RECORDS SHOWN START

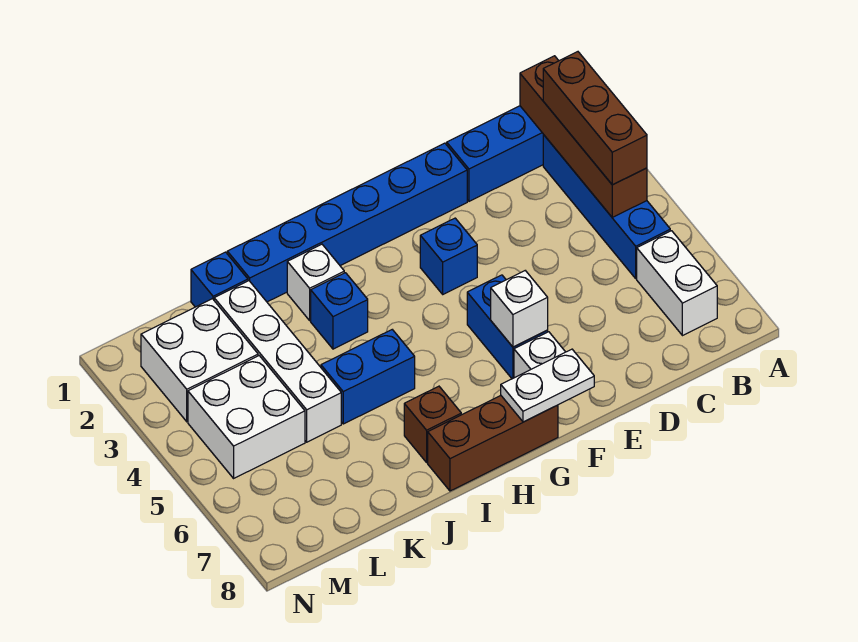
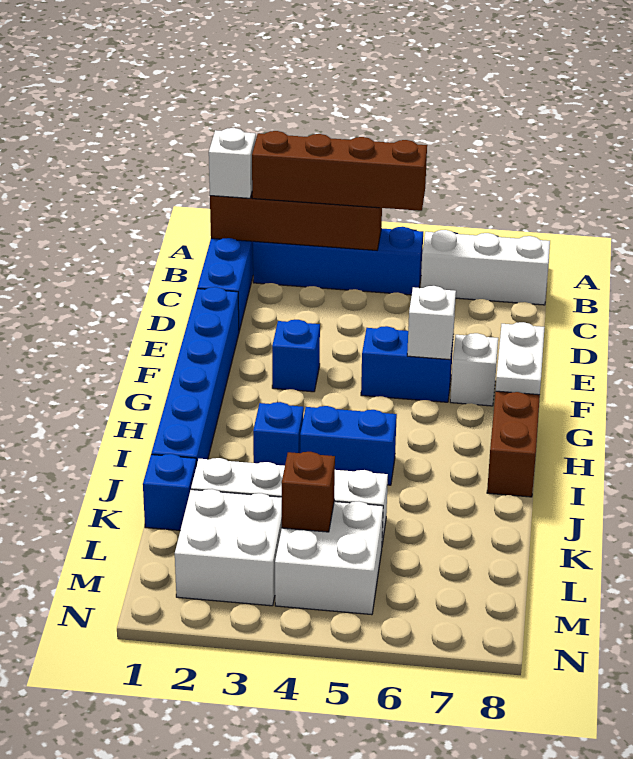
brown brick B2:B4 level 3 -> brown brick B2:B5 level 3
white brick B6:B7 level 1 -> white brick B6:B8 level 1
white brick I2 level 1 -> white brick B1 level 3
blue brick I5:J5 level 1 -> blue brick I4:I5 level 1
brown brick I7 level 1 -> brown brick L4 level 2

RECORDS SHOWN END
RECORDS SHOWN START

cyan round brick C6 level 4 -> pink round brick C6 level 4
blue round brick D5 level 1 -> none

RECORDS SHOWN END
RECORDS SHOWN START

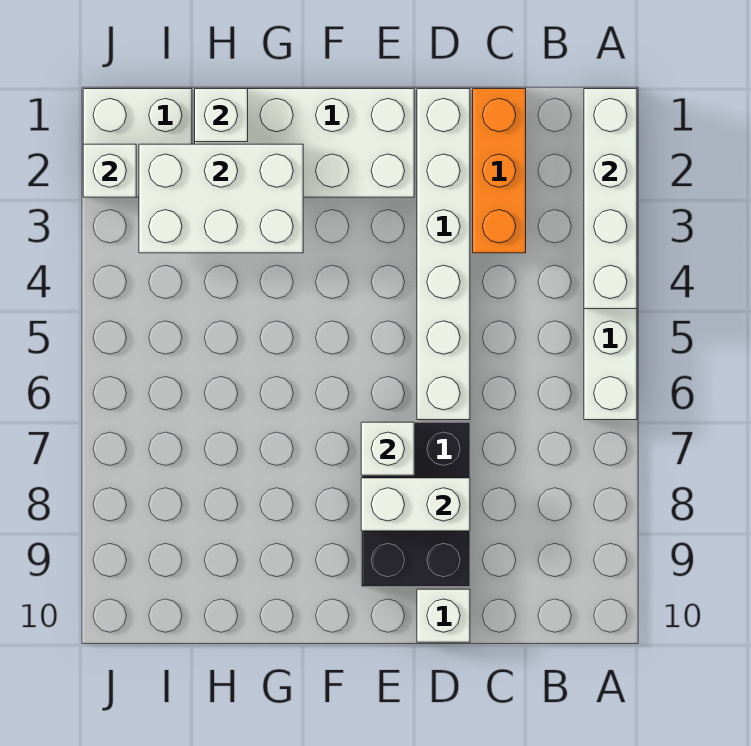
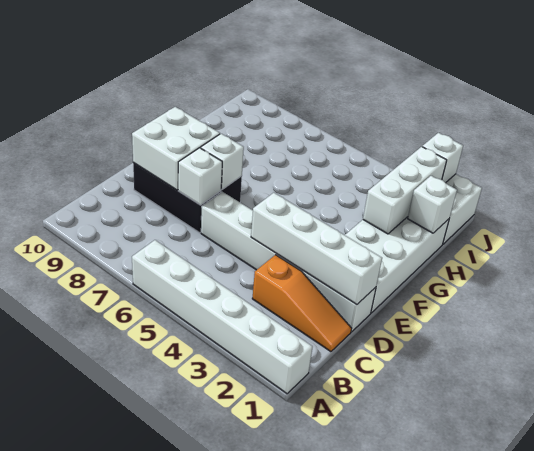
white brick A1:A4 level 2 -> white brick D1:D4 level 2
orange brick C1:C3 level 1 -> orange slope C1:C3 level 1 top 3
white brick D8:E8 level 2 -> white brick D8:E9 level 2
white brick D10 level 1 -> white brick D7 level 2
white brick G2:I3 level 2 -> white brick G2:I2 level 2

RECORDS SHOWN END

> **TASK DETAILS**:
Return a word-for-word copy of the lines above from the one holding "white brick D10" through the one holding "white brick G2:I3", with both of them included and nothing besides.

> **RESULT BELOW**:
white brick D10 level 1 -> white brick D7 level 2
white brick G2:I3 level 2 -> white brick G2:I2 level 2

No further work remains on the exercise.